··· Available data
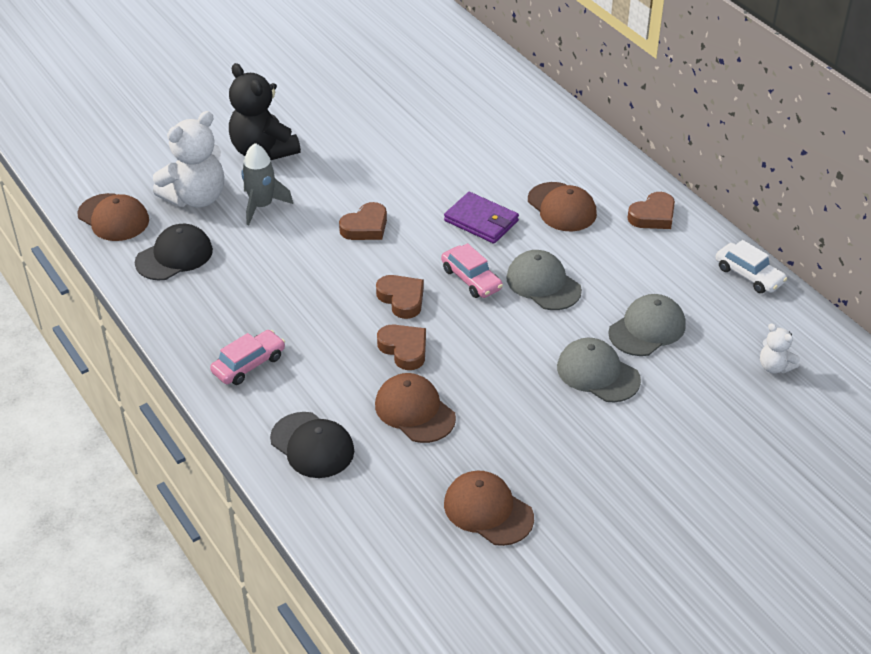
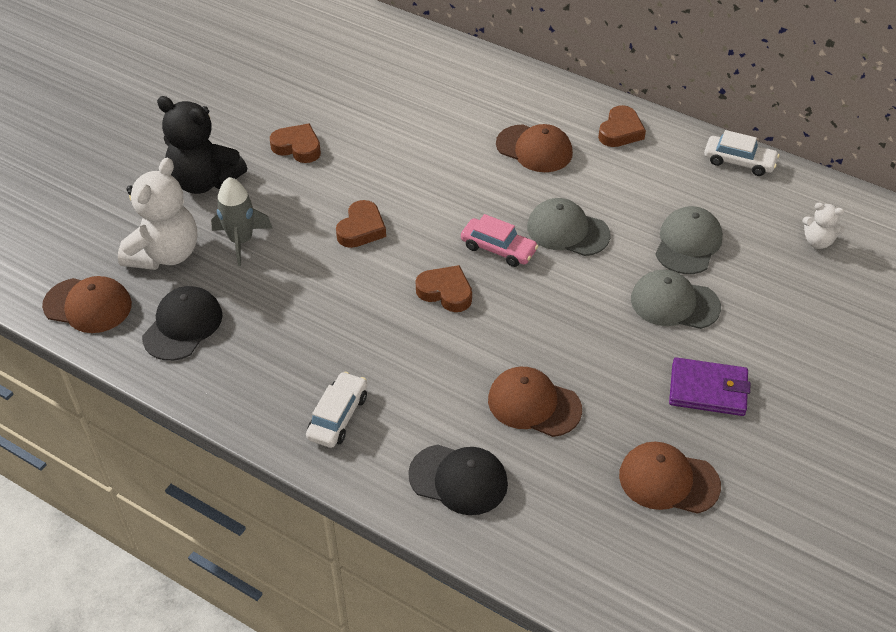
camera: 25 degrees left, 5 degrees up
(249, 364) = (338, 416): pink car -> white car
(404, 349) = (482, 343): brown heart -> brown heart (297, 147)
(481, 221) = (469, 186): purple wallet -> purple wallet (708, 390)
······
··· Available data
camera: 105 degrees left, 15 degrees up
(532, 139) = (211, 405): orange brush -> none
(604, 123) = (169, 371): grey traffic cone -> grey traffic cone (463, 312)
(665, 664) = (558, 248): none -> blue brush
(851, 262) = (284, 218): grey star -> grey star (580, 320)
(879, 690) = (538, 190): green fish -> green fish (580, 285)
······
* Assignment *
In the data above, find the line with "camera: 25 degrees left, 5 degrees up" and the line with "(481, 221) = (469, 186): purple". Retype both, plus every line between them, exactly.

* Answer below *
camera: 25 degrees left, 5 degrees up
(249, 364) = (338, 416): pink car -> white car
(404, 349) = (482, 343): brown heart -> brown heart (297, 147)
(481, 221) = (469, 186): purple wallet -> purple wallet (708, 390)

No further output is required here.